What this task involves> Scan the material below for every line with the string "left", and copy those lines.

Dataset records>
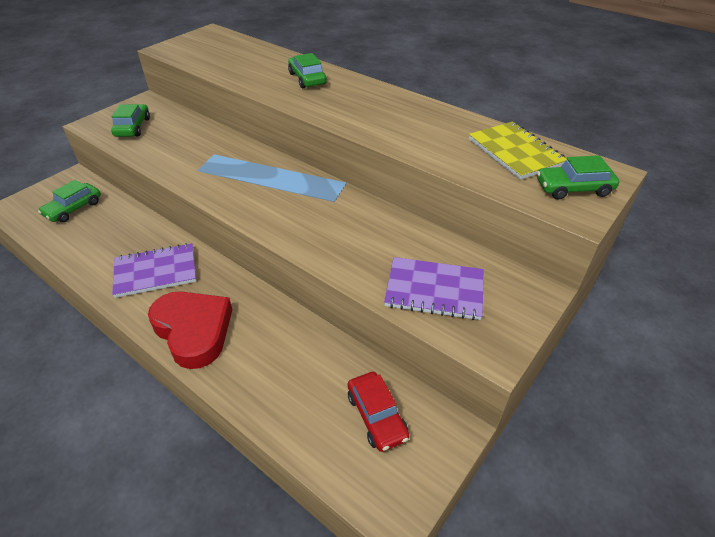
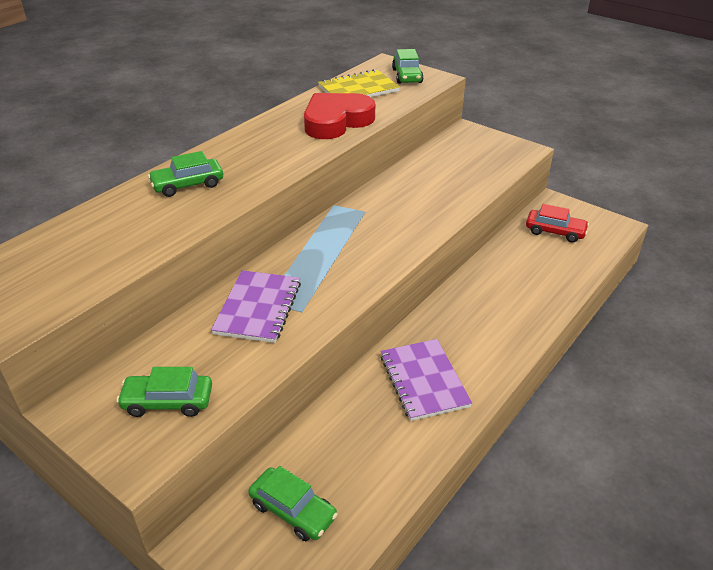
camera: 90 degrees left, 5 degrees down
(193, 331) = (501, 335): red heart -> red heart (336, 121)
(376, 416) = (555, 231): red car -> red car turned 45 degrees clockwise
(434, 290) = (475, 167): purple notebook -> purple notebook (258, 308)

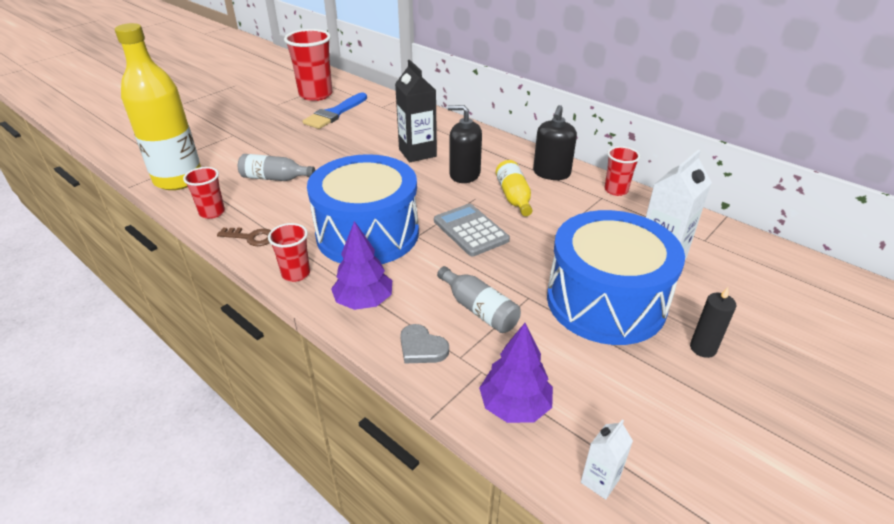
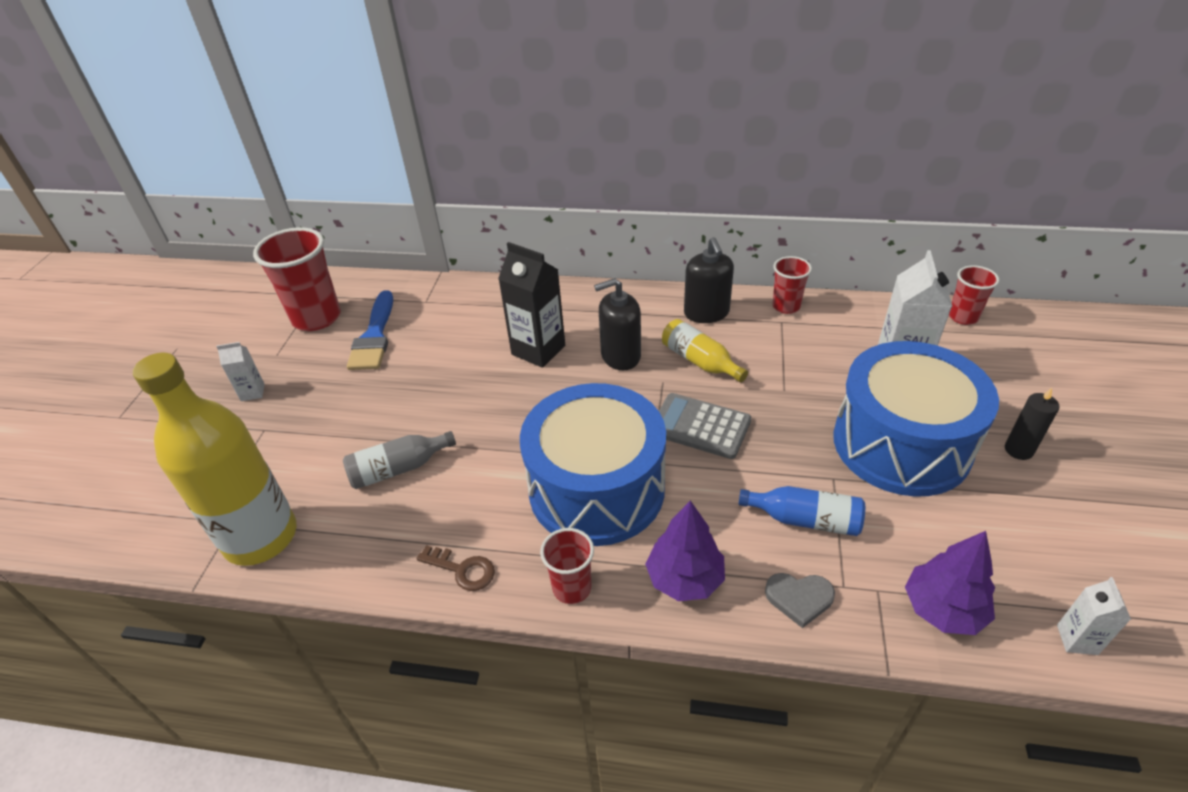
camera: 30 degrees left, 5 degrees up
(212, 212) = (368, 562): red cup -> red cup (963, 317)
(247, 116) = (252, 392): none -> white carton
(251, 237) = (462, 569): brown key -> brown key turned 45 degrees clockwise
(479, 309) = (805, 519): grey bottle -> blue bottle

Output for this task>
camera: 90 degrees left, 5 degrees down
camera: 30 degrees left, 5 degrees up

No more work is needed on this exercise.